### EXTRACTED MATERIAL ###

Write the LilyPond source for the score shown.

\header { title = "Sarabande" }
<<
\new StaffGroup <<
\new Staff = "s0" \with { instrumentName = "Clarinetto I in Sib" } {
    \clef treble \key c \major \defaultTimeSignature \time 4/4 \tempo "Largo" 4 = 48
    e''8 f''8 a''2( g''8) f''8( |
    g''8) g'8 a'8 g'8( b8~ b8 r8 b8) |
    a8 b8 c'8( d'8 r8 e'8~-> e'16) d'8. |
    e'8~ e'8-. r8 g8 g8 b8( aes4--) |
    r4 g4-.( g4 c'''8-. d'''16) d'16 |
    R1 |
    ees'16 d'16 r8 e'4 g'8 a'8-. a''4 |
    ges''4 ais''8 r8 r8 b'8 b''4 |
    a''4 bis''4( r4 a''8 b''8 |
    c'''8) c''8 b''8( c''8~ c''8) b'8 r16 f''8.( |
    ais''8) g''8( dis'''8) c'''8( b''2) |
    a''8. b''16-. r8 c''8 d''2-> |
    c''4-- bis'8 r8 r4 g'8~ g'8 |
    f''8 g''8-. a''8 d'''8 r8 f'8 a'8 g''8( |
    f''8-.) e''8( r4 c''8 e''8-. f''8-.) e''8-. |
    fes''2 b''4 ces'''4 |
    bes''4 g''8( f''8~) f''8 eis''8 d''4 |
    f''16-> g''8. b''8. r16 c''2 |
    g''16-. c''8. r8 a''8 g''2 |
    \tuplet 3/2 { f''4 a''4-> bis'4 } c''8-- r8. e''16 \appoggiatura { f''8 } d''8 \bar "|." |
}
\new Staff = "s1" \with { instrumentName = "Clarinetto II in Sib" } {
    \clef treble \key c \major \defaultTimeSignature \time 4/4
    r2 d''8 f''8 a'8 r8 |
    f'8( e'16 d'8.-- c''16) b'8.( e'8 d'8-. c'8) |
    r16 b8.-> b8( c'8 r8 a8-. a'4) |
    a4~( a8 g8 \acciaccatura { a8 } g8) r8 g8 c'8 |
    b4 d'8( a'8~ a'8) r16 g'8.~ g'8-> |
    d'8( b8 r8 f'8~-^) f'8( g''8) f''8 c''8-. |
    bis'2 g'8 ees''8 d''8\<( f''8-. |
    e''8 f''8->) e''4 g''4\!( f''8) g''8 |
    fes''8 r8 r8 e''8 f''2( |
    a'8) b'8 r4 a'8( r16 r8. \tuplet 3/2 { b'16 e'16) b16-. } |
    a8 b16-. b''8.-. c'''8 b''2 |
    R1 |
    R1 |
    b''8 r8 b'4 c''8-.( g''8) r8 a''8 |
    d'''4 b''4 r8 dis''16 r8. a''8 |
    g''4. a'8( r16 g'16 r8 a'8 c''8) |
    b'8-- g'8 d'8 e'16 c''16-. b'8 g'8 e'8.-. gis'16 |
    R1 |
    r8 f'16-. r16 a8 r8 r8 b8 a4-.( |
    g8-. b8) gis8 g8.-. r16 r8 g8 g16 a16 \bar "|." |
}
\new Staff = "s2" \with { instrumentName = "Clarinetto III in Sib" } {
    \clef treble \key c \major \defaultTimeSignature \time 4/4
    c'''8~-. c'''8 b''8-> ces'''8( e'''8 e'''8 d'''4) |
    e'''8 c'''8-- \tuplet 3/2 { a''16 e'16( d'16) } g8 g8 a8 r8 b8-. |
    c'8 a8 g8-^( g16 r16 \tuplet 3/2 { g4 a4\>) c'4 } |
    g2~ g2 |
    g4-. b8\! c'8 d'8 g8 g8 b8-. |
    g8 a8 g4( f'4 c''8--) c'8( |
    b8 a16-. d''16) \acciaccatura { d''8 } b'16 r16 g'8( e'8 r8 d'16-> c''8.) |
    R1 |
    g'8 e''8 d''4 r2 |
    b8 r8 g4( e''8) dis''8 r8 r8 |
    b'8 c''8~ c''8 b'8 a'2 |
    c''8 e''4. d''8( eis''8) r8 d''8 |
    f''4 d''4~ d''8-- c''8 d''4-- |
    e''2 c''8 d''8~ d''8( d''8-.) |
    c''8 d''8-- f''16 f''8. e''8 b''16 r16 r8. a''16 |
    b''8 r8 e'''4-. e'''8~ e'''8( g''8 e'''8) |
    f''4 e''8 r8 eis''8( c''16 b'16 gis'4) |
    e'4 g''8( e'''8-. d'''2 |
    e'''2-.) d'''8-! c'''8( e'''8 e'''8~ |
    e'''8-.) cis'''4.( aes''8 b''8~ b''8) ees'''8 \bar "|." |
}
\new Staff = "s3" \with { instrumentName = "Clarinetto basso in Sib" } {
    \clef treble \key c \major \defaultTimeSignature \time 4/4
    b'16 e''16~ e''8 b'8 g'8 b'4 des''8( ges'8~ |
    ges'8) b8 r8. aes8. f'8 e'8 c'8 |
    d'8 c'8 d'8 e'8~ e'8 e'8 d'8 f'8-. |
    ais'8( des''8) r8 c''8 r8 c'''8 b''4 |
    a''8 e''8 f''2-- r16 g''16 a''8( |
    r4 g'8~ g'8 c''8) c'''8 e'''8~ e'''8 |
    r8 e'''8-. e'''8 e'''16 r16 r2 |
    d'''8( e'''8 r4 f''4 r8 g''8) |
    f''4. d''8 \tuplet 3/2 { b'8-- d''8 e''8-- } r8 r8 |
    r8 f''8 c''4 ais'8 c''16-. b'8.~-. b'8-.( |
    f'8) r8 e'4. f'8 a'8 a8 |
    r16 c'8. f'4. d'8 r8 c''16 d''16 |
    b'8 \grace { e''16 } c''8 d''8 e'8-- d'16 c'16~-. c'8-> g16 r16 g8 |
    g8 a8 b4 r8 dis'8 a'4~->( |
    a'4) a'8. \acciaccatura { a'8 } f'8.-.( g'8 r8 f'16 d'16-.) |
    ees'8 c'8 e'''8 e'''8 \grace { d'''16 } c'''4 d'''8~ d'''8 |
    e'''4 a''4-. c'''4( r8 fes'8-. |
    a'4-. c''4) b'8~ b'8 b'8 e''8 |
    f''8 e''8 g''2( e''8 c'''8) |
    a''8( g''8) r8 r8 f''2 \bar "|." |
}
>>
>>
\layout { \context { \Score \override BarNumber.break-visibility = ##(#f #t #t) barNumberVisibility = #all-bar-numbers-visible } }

###

State how many lines in the entries above contain the word "Clarinetto", and give only the number.

◆ RESPONSE TO THE EXERCISE ◆
4